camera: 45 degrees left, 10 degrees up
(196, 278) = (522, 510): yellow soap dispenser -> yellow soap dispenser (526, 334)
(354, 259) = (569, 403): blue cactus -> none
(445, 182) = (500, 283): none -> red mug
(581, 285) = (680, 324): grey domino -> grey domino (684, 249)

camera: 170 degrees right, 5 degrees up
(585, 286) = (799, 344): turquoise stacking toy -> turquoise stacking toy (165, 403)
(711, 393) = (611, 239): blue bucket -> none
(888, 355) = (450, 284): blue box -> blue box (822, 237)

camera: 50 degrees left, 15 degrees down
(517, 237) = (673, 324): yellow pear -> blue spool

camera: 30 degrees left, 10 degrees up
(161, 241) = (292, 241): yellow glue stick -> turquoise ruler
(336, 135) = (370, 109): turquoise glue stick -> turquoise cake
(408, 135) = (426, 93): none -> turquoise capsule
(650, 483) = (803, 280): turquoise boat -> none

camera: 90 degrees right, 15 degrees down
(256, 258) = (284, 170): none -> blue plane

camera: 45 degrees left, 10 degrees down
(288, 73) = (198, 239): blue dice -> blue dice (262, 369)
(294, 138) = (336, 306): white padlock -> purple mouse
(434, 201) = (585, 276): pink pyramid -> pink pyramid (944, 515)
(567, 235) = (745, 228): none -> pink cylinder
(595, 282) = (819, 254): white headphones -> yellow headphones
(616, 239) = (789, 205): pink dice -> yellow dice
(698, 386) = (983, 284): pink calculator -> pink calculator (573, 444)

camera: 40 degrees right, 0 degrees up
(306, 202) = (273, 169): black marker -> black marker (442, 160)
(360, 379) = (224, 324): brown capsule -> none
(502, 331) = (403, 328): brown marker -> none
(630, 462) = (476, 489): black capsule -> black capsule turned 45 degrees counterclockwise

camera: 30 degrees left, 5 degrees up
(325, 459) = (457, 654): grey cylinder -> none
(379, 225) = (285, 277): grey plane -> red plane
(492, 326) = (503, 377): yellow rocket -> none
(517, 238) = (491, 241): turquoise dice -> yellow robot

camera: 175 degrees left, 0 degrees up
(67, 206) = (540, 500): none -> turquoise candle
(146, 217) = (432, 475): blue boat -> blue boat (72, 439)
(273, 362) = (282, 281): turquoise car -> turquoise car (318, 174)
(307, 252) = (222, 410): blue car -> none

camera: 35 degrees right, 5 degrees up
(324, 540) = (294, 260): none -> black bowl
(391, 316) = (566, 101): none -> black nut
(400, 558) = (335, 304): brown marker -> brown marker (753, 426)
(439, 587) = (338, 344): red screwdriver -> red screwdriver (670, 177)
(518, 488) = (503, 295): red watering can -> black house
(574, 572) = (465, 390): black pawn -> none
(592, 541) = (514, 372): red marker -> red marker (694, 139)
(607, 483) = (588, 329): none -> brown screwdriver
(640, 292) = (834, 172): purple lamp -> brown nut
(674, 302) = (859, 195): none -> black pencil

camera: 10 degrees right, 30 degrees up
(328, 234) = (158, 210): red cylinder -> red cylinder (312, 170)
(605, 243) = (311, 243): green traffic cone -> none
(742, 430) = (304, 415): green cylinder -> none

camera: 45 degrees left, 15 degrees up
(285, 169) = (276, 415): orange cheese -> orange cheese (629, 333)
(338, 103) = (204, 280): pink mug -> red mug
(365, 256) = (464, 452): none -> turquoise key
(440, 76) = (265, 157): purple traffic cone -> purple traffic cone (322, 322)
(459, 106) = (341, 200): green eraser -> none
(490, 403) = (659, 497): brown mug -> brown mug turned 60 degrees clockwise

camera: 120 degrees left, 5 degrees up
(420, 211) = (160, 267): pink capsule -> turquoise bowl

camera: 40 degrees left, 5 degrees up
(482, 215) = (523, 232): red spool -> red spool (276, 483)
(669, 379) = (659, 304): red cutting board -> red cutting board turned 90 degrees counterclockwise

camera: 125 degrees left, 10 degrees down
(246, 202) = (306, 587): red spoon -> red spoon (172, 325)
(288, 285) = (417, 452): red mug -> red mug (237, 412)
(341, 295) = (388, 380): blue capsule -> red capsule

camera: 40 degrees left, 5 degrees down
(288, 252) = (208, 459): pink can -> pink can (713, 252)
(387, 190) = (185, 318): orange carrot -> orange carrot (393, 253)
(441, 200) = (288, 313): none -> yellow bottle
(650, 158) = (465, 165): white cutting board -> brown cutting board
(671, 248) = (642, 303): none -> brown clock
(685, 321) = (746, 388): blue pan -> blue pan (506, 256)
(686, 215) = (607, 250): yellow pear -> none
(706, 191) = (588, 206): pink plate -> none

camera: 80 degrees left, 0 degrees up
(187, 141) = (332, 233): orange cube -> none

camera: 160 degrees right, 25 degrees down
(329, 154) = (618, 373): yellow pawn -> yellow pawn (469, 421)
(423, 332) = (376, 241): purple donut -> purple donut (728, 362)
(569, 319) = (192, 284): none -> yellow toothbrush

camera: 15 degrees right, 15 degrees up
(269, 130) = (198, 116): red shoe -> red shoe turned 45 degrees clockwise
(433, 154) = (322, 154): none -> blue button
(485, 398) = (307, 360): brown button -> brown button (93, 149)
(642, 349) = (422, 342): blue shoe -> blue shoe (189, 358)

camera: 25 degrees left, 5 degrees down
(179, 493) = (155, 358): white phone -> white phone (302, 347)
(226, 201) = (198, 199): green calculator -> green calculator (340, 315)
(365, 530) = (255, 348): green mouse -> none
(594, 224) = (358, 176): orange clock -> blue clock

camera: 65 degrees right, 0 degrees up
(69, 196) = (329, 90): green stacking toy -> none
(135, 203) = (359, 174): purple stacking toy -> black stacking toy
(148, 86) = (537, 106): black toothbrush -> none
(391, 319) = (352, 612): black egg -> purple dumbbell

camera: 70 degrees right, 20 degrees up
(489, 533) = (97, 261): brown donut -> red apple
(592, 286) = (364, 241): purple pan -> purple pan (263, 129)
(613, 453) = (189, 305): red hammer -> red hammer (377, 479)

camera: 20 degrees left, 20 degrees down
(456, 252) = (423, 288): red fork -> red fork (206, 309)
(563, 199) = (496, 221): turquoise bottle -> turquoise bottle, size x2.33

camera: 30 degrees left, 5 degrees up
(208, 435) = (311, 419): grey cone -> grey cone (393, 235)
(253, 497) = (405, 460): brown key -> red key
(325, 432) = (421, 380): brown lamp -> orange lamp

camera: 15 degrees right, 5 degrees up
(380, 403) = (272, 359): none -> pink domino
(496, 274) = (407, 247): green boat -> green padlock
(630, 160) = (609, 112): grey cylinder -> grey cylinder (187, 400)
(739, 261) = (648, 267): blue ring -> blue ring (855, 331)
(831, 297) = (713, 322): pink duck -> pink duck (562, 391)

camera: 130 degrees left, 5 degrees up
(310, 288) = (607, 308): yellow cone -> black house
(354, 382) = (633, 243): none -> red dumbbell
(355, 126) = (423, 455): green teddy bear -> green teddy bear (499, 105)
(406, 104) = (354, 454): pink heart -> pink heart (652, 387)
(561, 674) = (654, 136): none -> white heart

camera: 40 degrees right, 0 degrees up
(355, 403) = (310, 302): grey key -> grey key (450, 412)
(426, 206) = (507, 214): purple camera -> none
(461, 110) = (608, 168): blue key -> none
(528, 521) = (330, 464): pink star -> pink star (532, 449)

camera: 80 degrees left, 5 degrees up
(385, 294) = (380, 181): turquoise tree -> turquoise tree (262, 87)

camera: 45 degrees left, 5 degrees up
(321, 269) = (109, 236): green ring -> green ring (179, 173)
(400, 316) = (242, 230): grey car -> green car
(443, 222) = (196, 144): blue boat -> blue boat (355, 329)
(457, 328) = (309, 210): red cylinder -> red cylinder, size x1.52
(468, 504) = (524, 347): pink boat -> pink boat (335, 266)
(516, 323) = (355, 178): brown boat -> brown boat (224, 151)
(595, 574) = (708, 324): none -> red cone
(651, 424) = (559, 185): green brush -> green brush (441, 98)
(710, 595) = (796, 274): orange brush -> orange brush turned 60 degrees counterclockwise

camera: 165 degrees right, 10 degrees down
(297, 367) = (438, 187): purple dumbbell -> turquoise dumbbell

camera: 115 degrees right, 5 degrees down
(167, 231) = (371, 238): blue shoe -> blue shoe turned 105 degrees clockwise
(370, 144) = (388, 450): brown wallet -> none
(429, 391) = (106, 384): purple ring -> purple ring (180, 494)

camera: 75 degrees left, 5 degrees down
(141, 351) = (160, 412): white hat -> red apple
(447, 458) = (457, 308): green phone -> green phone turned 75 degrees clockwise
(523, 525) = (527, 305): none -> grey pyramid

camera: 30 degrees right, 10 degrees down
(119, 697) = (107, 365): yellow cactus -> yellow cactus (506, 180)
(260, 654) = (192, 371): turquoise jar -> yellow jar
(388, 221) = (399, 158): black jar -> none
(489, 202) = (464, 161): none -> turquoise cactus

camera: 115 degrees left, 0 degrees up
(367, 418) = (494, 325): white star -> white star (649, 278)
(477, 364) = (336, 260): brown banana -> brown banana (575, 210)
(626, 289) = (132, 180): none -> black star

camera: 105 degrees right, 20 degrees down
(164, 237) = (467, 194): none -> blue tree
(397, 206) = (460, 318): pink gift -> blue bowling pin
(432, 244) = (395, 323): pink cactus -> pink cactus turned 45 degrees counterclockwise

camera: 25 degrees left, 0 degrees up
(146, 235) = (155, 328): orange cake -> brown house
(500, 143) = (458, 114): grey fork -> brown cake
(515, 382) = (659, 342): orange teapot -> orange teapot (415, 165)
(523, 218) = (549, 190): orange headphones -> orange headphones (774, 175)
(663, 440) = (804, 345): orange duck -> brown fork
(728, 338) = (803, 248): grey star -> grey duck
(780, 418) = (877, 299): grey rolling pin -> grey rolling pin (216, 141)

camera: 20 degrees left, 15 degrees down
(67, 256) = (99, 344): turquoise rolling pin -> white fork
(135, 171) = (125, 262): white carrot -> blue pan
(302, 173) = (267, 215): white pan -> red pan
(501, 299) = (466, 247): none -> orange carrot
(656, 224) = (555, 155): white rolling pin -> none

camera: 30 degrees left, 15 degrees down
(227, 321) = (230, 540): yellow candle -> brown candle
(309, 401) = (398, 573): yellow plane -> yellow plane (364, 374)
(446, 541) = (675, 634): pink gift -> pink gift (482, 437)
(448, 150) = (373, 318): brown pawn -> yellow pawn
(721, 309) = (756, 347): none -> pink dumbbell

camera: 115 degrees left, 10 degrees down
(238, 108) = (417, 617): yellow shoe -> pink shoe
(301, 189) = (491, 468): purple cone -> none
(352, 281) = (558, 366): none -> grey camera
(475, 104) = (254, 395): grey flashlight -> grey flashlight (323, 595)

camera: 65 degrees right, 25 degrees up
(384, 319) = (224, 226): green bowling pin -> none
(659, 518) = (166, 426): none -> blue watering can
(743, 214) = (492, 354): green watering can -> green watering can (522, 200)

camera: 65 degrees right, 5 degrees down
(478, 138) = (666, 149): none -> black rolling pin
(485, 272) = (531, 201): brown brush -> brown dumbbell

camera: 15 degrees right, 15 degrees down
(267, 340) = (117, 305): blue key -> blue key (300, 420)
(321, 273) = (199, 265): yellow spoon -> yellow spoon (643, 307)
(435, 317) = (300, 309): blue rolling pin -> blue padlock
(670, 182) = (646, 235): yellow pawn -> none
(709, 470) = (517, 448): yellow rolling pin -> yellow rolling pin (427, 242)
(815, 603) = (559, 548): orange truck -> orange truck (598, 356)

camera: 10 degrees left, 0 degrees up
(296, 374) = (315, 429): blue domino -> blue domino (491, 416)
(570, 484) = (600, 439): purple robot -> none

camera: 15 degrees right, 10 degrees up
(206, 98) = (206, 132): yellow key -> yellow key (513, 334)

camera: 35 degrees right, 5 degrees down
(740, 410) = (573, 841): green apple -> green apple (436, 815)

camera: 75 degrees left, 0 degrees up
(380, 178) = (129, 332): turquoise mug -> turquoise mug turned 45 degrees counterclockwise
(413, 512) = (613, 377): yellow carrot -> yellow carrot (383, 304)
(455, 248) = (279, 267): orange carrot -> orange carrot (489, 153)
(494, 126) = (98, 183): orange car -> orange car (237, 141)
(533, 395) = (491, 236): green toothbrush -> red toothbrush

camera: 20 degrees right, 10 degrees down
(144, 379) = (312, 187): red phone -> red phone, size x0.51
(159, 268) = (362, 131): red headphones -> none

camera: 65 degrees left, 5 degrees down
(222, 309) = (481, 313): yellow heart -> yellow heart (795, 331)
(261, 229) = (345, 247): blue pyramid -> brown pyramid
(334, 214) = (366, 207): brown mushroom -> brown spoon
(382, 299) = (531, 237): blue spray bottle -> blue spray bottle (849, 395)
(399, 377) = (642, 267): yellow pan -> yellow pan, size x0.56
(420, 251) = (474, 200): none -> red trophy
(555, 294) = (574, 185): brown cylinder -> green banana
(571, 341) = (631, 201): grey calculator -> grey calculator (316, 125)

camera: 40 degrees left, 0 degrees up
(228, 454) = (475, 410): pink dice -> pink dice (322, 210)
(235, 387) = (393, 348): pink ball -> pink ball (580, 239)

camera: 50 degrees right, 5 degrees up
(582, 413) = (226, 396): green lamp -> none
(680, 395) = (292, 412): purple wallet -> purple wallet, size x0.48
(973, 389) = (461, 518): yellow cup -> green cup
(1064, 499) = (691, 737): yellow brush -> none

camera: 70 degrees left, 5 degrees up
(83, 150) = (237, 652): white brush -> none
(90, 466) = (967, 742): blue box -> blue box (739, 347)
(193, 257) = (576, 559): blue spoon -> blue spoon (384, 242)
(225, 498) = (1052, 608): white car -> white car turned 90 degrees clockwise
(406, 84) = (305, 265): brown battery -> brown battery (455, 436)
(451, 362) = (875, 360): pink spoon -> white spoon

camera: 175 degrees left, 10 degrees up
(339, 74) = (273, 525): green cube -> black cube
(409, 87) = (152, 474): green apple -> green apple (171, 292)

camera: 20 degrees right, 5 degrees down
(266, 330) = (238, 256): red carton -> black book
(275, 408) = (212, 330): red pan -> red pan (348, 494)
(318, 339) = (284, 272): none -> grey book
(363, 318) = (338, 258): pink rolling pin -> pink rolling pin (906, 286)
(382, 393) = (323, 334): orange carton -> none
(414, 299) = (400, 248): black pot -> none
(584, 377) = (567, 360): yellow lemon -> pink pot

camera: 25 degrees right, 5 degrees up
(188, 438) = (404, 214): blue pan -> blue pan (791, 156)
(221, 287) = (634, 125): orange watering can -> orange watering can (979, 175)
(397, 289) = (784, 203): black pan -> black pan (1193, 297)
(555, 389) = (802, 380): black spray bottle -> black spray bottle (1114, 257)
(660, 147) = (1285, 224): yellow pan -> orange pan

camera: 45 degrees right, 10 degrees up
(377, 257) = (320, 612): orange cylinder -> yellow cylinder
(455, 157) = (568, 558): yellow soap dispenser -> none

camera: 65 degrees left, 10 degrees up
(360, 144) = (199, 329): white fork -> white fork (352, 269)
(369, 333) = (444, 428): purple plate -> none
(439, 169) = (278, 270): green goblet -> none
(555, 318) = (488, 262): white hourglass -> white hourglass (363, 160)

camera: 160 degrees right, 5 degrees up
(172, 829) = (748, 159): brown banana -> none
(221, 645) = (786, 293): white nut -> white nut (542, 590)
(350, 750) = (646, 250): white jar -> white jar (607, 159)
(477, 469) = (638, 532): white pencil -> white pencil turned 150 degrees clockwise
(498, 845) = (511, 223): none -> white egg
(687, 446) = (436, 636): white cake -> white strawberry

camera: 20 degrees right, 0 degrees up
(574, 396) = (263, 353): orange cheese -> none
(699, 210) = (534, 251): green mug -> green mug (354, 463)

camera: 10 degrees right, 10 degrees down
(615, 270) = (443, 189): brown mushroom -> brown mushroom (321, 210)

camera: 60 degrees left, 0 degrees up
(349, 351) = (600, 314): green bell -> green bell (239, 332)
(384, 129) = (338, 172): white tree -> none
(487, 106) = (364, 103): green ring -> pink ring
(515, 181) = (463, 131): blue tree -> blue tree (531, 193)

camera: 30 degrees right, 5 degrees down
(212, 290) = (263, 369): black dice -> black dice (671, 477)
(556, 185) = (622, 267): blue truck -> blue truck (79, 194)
****************************************
Exercise brief >> Working from the material above, retype exactly the lines from the one with "(574, 396) = (263, 353): orange" through the one with "(487, 106) = (364, 103): green", both included, and only those lines.

Response to this task >>
(574, 396) = (263, 353): orange cheese -> none
(699, 210) = (534, 251): green mug -> green mug (354, 463)

camera: 10 degrees right, 10 degrees down
(615, 270) = (443, 189): brown mushroom -> brown mushroom (321, 210)

camera: 60 degrees left, 0 degrees up
(349, 351) = (600, 314): green bell -> green bell (239, 332)
(384, 129) = (338, 172): white tree -> none
(487, 106) = (364, 103): green ring -> pink ring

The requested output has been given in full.